About this exercise: Work out how many lines below contain "black". Provide only the figure.

Data in this exercise:

/---

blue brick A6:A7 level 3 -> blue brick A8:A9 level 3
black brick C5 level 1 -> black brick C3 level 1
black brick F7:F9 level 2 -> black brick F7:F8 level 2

\---
/---

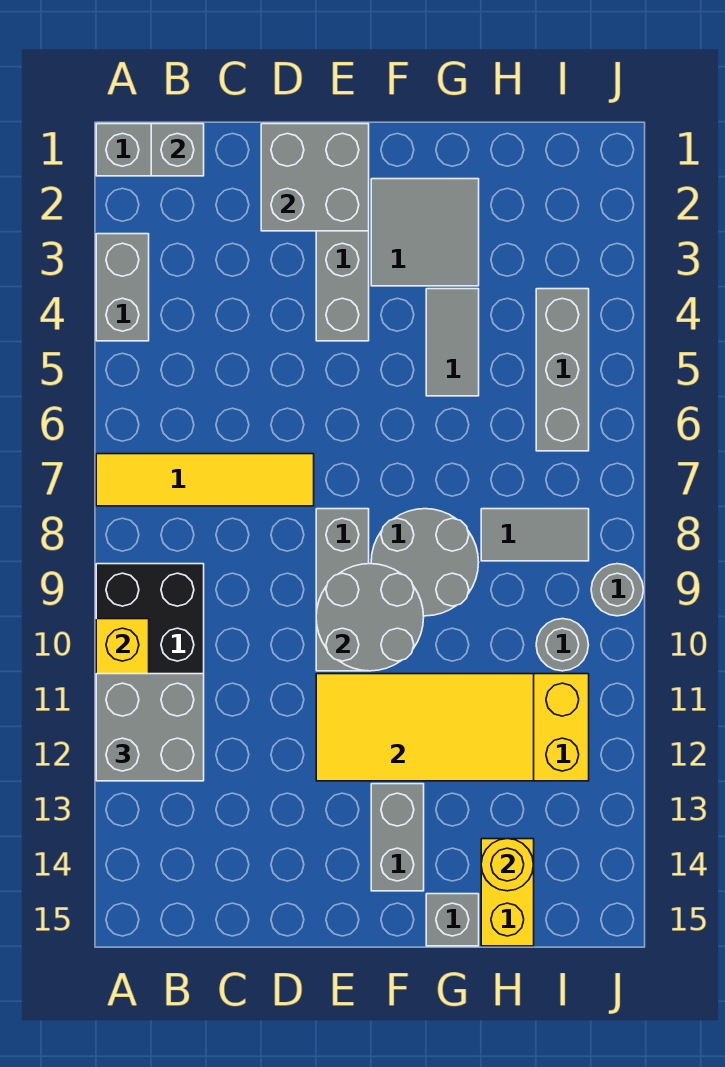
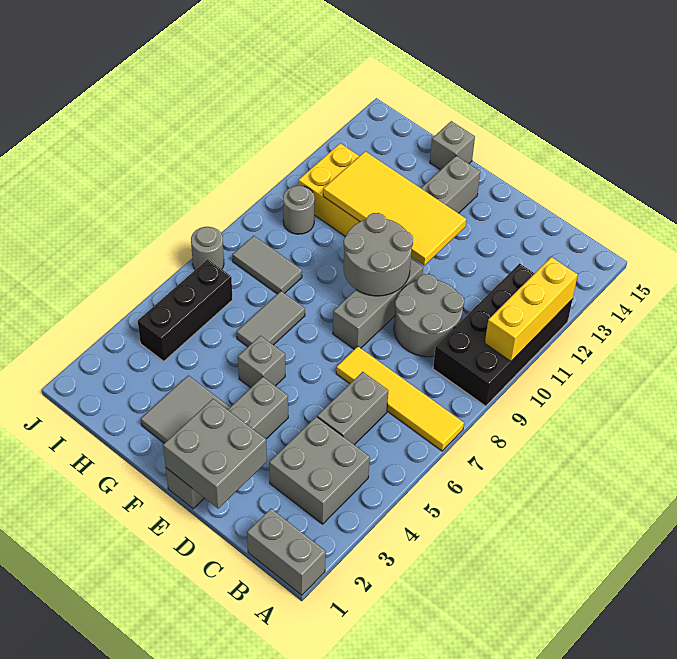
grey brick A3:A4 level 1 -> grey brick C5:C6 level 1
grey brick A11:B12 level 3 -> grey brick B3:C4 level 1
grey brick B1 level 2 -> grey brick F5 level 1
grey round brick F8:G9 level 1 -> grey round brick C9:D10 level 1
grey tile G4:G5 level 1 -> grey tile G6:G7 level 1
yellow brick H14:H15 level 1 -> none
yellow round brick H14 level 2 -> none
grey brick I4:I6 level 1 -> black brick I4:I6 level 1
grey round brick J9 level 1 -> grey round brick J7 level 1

\---

Answer area: 3